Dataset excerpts
= Beginning of Section =
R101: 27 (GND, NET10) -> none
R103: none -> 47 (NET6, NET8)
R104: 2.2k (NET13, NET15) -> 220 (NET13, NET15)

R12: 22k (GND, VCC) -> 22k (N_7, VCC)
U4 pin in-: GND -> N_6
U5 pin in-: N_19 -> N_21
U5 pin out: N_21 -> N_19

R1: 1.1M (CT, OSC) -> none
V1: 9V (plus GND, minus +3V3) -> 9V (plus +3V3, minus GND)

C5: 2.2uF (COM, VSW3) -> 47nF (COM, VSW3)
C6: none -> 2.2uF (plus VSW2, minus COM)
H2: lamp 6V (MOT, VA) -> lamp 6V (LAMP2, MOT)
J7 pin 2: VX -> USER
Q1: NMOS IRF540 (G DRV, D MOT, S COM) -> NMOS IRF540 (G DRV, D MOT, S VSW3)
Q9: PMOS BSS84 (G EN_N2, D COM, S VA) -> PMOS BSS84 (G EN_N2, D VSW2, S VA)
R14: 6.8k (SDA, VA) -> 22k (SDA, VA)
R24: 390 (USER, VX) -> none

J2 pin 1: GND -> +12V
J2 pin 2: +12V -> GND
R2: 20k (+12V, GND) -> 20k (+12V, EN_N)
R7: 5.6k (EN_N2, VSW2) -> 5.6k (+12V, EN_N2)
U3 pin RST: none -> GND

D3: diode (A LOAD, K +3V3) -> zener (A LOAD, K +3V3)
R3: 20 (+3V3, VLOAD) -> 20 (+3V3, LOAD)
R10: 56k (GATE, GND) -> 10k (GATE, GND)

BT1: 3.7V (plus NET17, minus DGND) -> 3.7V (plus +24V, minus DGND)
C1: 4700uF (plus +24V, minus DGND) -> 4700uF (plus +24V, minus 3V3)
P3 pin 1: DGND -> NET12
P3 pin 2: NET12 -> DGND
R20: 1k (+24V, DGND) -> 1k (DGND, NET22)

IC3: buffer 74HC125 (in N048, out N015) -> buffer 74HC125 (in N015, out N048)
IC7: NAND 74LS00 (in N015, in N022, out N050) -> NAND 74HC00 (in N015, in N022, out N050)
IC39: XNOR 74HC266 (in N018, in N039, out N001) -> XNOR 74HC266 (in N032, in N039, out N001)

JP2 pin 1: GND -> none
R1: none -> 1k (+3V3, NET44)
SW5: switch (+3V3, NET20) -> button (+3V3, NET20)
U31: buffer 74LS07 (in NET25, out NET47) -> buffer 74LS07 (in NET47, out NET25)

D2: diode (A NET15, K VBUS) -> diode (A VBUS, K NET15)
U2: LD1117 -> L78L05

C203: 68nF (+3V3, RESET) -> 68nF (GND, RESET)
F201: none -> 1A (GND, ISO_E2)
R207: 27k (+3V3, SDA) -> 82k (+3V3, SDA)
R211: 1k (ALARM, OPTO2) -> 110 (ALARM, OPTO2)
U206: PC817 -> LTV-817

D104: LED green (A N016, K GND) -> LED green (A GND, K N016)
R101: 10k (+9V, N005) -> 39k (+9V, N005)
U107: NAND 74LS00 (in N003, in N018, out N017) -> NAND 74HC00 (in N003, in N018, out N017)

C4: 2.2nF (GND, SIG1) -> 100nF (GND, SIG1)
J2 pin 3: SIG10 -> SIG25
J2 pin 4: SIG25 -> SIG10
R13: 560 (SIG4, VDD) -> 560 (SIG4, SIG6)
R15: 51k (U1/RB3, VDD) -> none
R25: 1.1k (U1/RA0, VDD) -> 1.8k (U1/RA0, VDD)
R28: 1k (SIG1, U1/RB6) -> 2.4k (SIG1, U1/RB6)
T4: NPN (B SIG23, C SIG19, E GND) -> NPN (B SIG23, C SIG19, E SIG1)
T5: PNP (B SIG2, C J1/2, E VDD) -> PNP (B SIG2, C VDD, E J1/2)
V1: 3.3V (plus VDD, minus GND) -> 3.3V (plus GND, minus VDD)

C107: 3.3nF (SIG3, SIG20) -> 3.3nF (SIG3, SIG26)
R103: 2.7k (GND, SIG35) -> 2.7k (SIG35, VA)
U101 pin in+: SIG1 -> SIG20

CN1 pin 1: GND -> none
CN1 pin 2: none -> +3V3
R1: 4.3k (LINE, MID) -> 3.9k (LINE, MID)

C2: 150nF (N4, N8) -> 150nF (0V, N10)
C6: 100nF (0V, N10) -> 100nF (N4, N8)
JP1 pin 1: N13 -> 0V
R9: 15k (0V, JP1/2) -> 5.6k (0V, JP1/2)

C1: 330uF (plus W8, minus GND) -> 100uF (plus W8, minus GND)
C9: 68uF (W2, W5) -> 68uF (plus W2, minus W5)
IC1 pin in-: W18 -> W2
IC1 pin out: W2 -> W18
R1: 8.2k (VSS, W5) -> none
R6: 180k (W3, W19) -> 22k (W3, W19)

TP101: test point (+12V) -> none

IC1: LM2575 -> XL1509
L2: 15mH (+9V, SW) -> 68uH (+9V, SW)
= End of Section =
● Exercise requirements: Among the records, find the lines that contain "minus" and copy each of them.

● Output for this task:
V1: 9V (plus GND, minus +3V3) -> 9V (plus +3V3, minus GND)
C6: none -> 2.2uF (plus VSW2, minus COM)
BT1: 3.7V (plus NET17, minus DGND) -> 3.7V (plus +24V, minus DGND)
C1: 4700uF (plus +24V, minus DGND) -> 4700uF (plus +24V, minus 3V3)
V1: 3.3V (plus VDD, minus GND) -> 3.3V (plus GND, minus VDD)
C1: 330uF (plus W8, minus GND) -> 100uF (plus W8, minus GND)
C9: 68uF (W2, W5) -> 68uF (plus W2, minus W5)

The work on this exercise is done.